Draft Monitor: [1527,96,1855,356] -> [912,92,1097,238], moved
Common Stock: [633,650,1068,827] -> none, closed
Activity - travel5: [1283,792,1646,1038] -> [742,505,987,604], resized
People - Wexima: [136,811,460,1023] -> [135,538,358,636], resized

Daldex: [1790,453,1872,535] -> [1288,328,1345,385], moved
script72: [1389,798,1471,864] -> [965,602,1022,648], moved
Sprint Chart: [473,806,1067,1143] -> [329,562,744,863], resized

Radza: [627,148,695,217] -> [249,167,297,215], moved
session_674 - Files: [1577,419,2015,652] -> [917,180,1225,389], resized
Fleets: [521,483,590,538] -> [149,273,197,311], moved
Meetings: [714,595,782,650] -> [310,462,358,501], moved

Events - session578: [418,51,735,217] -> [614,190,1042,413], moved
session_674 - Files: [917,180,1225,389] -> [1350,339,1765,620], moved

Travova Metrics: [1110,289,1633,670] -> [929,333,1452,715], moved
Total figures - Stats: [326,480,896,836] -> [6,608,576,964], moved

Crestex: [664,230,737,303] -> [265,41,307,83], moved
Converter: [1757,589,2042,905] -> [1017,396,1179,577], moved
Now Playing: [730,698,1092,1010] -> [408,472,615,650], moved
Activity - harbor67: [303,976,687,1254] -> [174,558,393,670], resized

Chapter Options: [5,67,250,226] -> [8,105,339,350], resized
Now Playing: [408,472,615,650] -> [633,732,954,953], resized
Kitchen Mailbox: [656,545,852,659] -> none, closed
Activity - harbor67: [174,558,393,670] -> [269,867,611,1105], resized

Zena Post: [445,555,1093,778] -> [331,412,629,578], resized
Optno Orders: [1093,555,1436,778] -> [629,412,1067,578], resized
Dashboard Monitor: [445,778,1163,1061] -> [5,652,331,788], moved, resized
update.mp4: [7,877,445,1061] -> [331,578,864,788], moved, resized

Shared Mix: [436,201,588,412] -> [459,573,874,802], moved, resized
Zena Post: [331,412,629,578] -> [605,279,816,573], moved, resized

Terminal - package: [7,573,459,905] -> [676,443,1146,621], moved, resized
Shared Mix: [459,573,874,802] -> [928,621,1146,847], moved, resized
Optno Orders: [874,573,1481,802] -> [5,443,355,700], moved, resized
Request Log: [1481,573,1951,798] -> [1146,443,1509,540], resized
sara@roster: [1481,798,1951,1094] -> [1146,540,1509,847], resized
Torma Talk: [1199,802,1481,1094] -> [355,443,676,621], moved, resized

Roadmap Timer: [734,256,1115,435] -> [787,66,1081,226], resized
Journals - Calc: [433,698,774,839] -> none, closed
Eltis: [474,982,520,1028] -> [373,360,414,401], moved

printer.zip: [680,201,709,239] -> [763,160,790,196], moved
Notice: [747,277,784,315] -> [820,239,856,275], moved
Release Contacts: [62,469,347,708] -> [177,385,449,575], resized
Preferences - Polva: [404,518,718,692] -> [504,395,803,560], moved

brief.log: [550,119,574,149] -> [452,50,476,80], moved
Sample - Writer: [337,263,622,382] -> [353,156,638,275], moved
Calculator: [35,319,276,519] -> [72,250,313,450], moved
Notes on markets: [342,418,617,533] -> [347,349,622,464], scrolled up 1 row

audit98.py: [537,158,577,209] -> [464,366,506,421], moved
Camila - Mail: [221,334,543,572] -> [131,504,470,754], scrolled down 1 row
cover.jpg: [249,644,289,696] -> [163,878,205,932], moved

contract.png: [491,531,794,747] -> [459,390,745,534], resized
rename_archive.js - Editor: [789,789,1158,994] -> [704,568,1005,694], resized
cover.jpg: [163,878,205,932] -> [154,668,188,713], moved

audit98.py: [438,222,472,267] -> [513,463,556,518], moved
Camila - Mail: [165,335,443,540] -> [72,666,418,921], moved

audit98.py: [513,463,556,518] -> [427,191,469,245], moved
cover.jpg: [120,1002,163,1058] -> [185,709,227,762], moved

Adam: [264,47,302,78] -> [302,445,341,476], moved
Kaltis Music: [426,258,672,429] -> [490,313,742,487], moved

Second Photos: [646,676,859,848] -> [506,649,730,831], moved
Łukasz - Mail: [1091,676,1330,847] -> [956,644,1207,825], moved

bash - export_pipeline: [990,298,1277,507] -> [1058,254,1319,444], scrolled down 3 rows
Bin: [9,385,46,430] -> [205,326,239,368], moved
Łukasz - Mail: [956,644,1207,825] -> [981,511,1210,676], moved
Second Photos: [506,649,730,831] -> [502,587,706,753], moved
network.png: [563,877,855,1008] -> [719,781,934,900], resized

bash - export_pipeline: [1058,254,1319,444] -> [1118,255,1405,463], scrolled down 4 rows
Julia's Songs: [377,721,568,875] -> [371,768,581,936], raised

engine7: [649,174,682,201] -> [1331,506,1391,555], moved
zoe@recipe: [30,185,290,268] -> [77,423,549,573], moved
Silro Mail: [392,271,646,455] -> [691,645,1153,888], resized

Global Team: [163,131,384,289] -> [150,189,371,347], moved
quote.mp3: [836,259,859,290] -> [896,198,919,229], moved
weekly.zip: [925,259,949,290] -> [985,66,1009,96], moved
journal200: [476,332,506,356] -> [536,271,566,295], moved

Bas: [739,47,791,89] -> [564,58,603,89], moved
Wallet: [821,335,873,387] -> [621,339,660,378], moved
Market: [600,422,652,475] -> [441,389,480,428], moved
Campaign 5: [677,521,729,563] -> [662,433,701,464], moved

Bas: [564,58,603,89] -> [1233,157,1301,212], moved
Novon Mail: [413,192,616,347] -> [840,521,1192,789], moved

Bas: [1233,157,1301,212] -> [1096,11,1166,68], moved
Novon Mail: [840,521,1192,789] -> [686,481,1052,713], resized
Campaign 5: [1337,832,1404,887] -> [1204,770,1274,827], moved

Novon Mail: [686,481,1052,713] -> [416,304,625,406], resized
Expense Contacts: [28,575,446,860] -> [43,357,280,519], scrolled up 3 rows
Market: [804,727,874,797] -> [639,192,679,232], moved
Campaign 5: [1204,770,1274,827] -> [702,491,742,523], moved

• _The problem_:
Show every line above in which the word "Activity" appears.

• _Solution for this task_:
Activity - travel5: [1283,792,1646,1038] -> [742,505,987,604], resized
Activity - harbor67: [303,976,687,1254] -> [174,558,393,670], resized
Activity - harbor67: [174,558,393,670] -> [269,867,611,1105], resized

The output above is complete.